**EXERCISE**
In the records below, the line containing "Someone repainted the ruler (red)" is the first to keep. Retype it and all later lines exactly, through the end.

**LISTED ENTRIES**
###

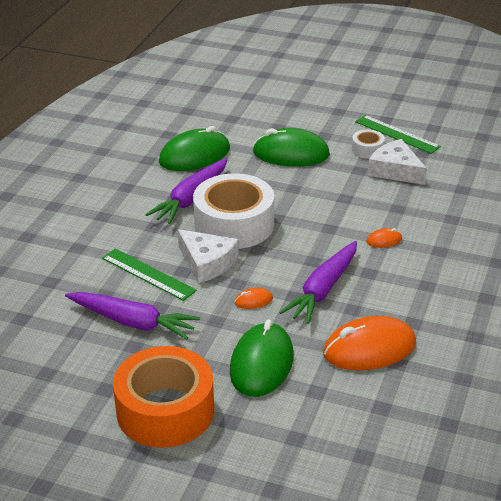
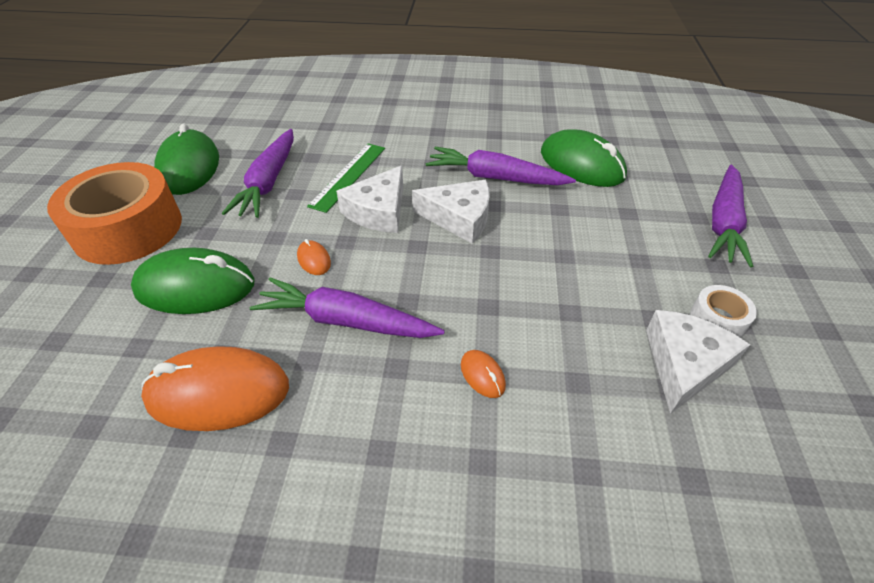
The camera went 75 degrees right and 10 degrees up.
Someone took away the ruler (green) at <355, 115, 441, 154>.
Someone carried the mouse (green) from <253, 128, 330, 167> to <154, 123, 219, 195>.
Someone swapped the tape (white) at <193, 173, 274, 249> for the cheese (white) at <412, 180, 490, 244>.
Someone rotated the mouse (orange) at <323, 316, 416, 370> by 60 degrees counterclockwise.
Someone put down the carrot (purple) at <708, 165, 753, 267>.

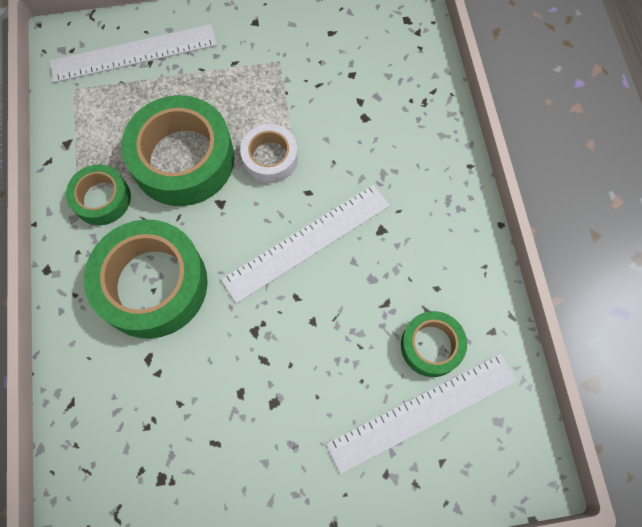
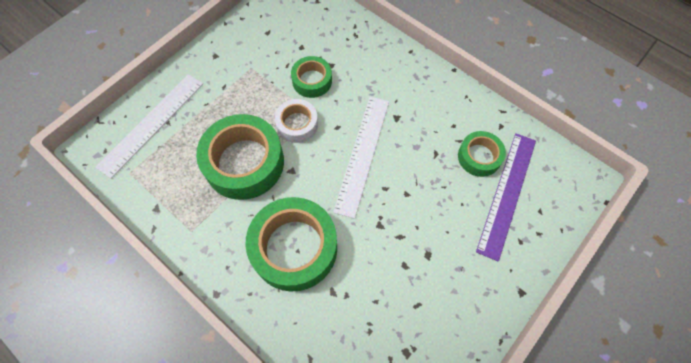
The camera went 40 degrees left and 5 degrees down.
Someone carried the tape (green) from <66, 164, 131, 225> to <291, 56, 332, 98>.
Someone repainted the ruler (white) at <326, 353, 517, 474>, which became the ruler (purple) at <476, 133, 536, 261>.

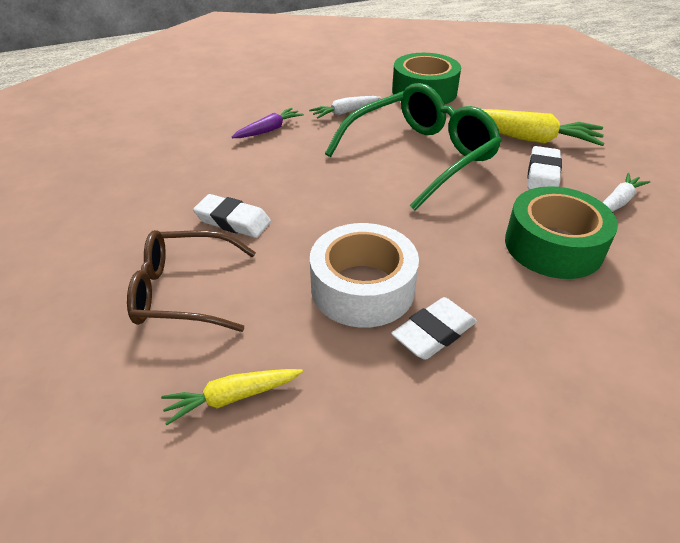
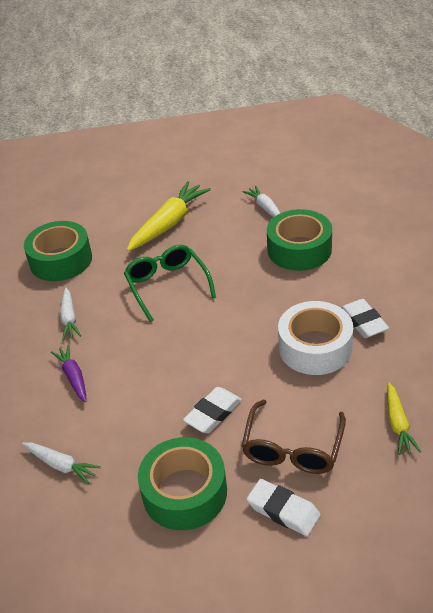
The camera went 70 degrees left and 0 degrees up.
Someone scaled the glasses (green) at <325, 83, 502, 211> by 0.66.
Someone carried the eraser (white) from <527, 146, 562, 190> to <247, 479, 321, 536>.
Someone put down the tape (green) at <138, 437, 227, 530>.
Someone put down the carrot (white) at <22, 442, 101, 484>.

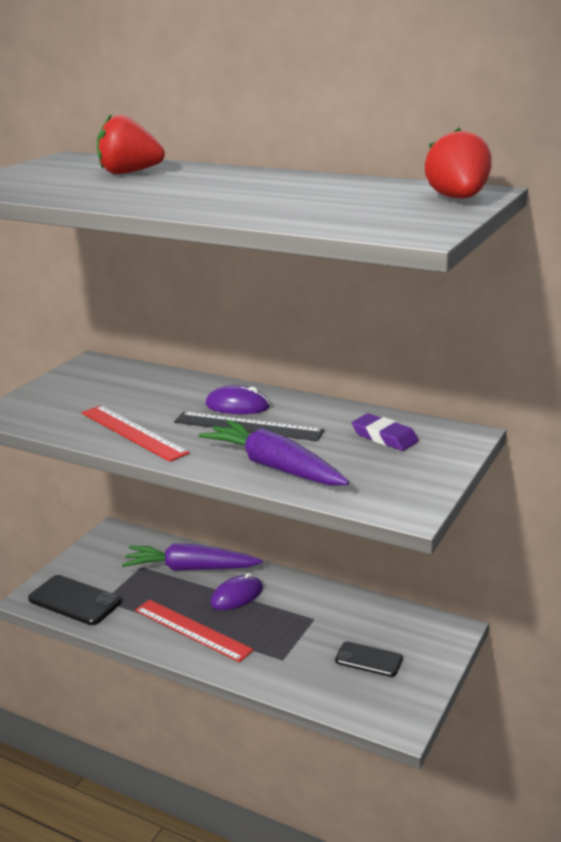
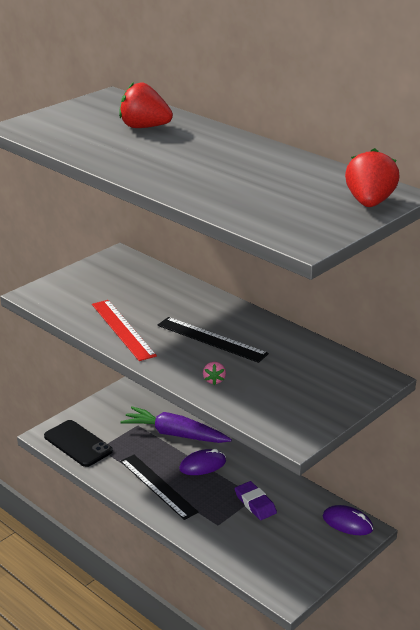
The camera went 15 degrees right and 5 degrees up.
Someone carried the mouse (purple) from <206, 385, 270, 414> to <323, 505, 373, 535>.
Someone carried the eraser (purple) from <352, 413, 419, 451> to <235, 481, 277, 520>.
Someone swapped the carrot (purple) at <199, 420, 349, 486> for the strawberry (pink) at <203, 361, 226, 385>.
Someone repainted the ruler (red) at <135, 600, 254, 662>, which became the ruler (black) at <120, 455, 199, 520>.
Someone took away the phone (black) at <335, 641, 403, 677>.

###

**RESULT BELOW**
Someone repainted the ruler (red) at <135, 600, 254, 662>, which became the ruler (black) at <120, 455, 199, 520>.
Someone took away the phone (black) at <335, 641, 403, 677>.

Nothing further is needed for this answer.